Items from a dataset
^^^^

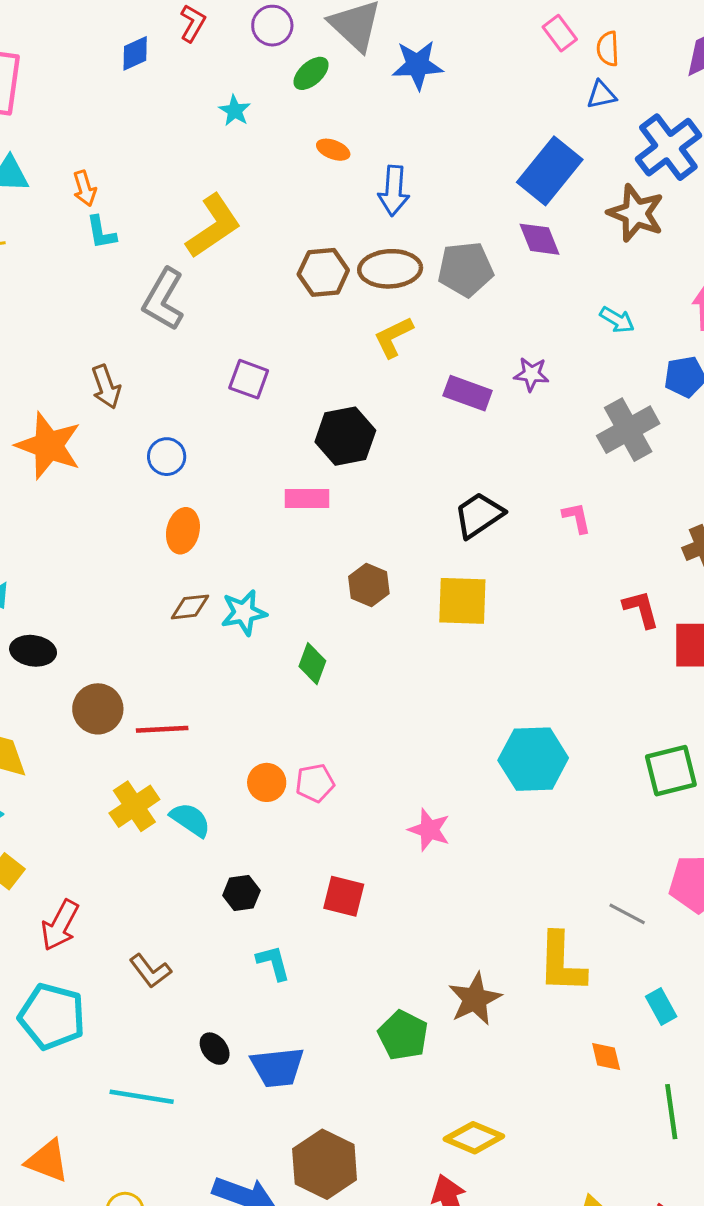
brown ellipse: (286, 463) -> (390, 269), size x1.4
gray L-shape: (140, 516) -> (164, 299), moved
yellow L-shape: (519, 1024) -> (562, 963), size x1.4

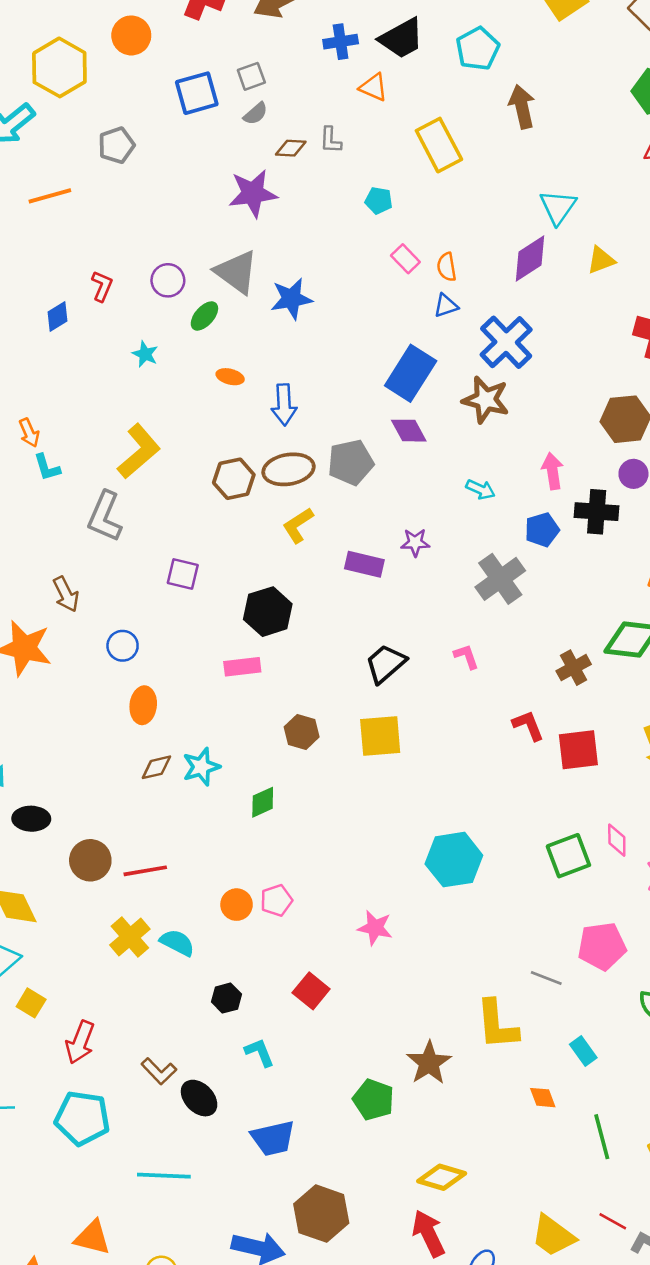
green diamond: (312, 664) -> (263, 802), turned 52
red square: (344, 896) -> (311, 991), turned 32
black ellipse: (215, 1049) -> (199, 1098), moved, size x1.4

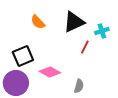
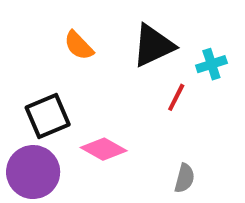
gray semicircle: (79, 86) -> (184, 178), moved

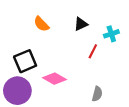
black triangle: (153, 46) -> (81, 24), size x0.6

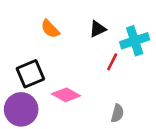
cyan cross: (111, 34) -> (135, 41), size x1.5

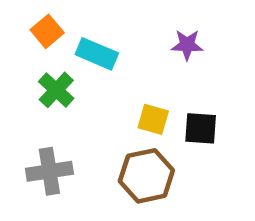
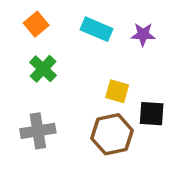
cyan rectangle: (97, 54) -> (96, 29), moved
black square: (201, 128) -> (152, 114), moved

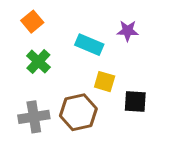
cyan rectangle: (96, 29) -> (89, 45), moved
brown hexagon: (112, 134) -> (78, 112), moved

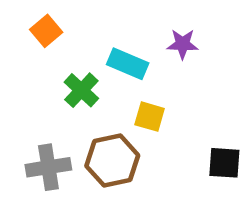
green cross: (38, 62) -> (81, 90), moved
black square: (135, 102) -> (224, 163), moved

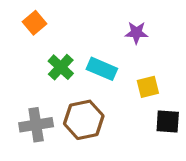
cyan rectangle: (128, 64) -> (102, 69), moved
yellow square: (150, 117) -> (148, 87), moved, turned -30

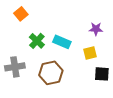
purple star: (136, 33) -> (96, 29), moved
gray cross: (36, 125) -> (15, 67), moved

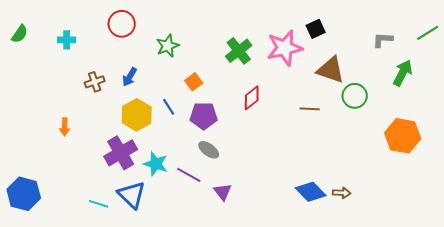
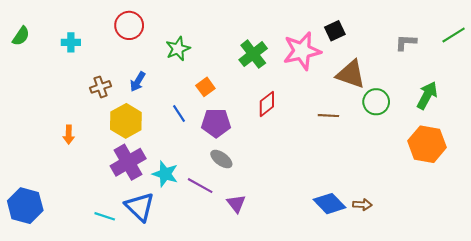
green arrow: (403, 73) -> (427, 95), moved
yellow hexagon: (137, 115) -> (126, 121), moved

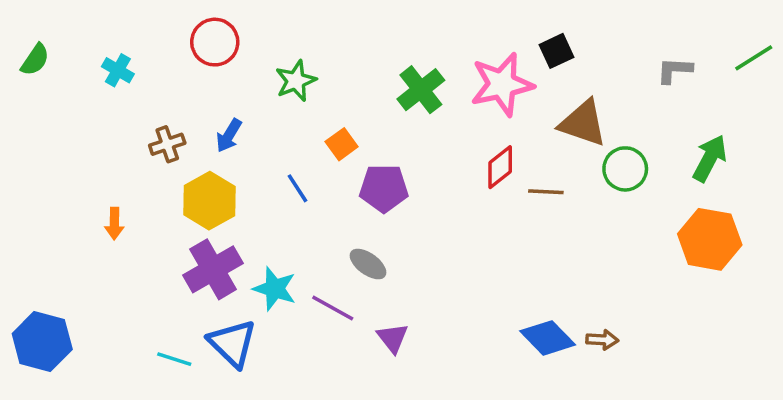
cyan cross: (71, 42) -> (118, 70), turned 30
red diamond: (267, 104) -> (500, 167), moved
purple pentagon: (216, 123) -> (384, 188), moved

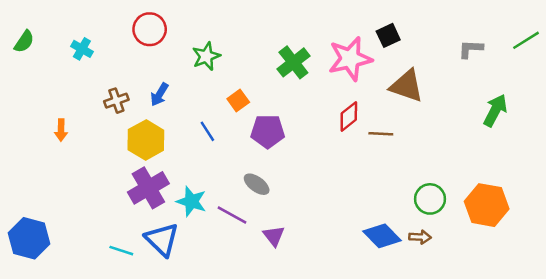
green circle: (625, 169) -> (430, 199), moved
orange arrow: (114, 223) -> (61, 130), moved
orange hexagon: (710, 239) -> (487, 205), moved

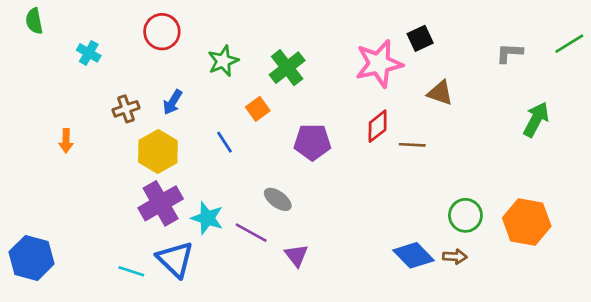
green semicircle: (24, 42) -> (34, 21), moved, turned 135
green cross: (293, 62) -> (287, 68), moved
brown triangle: (407, 86) -> (440, 93), size x0.7
purple pentagon: (268, 131) -> (312, 142), moved

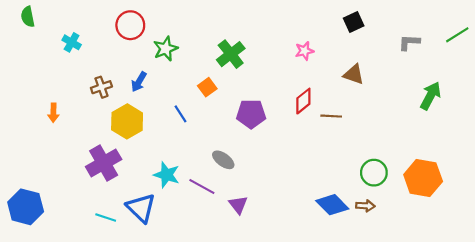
black square: (420, 38) -> (354, 22), moved
green star: (223, 61) -> (166, 49), moved
pink star: (379, 64) -> (304, 51), size x0.5
purple cross: (161, 203) -> (104, 163), moved

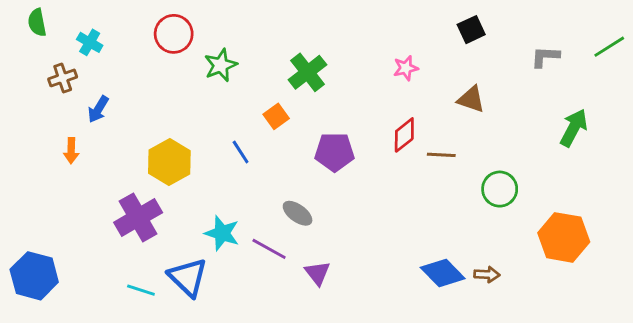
cyan cross: (72, 42) -> (90, 42), moved
blue arrow: (139, 82) -> (98, 109), moved
brown cross: (101, 87) -> (63, 78), moved
green circle: (374, 173) -> (500, 189), moved

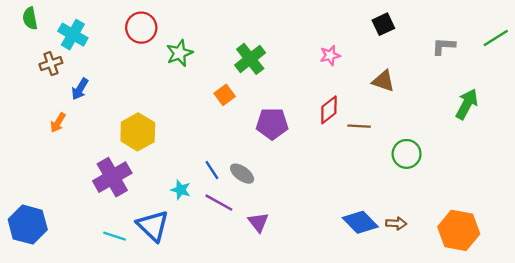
cyan cross: (90, 42) -> (73, 35), size x1.4
orange arrow: (71, 151) -> (58, 123), turned 30
blue line: (241, 152) -> (212, 170), moved
cyan star: (222, 233) -> (181, 190), size x0.7
orange hexagon: (564, 237) -> (459, 230), moved

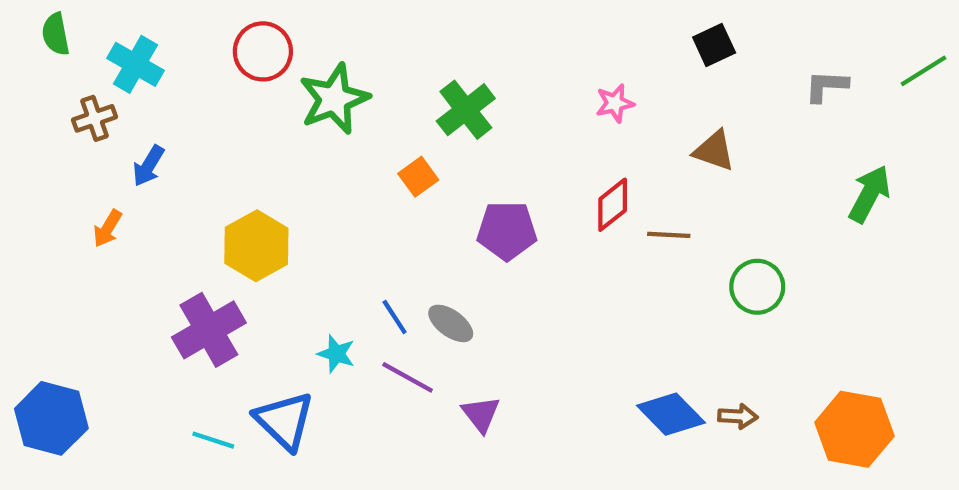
green star: (179, 53) -> (334, 99), size x1.4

^^^^

Problem details.
Copy word for word the span of the records above that begins at the line with "black square: (135, 102) -> (224, 163), moved" and ends at the line with "cyan cross: (90, 42) -> (73, 35), size x1.4", including those two lines but not the pictures.

Solution to this problem.
black square: (135, 102) -> (224, 163), moved

cyan rectangle: (128, 64) -> (102, 69), moved
yellow square: (150, 117) -> (148, 87), moved, turned -30

purple star: (136, 33) -> (96, 29), moved
gray cross: (36, 125) -> (15, 67), moved

green arrow: (403, 73) -> (427, 95), moved
yellow hexagon: (137, 115) -> (126, 121), moved

cyan cross: (71, 42) -> (118, 70), turned 30
red diamond: (267, 104) -> (500, 167), moved
purple pentagon: (216, 123) -> (384, 188), moved

green circle: (625, 169) -> (430, 199), moved
orange arrow: (114, 223) -> (61, 130), moved
orange hexagon: (710, 239) -> (487, 205), moved

green semicircle: (24, 42) -> (34, 21), moved, turned 135
green cross: (293, 62) -> (287, 68), moved
brown triangle: (407, 86) -> (440, 93), size x0.7
purple pentagon: (268, 131) -> (312, 142), moved

black square: (420, 38) -> (354, 22), moved
green star: (223, 61) -> (166, 49), moved
pink star: (379, 64) -> (304, 51), size x0.5
purple cross: (161, 203) -> (104, 163), moved

cyan cross: (72, 42) -> (90, 42), moved
blue arrow: (139, 82) -> (98, 109), moved
brown cross: (101, 87) -> (63, 78), moved
green circle: (374, 173) -> (500, 189), moved

cyan cross: (90, 42) -> (73, 35), size x1.4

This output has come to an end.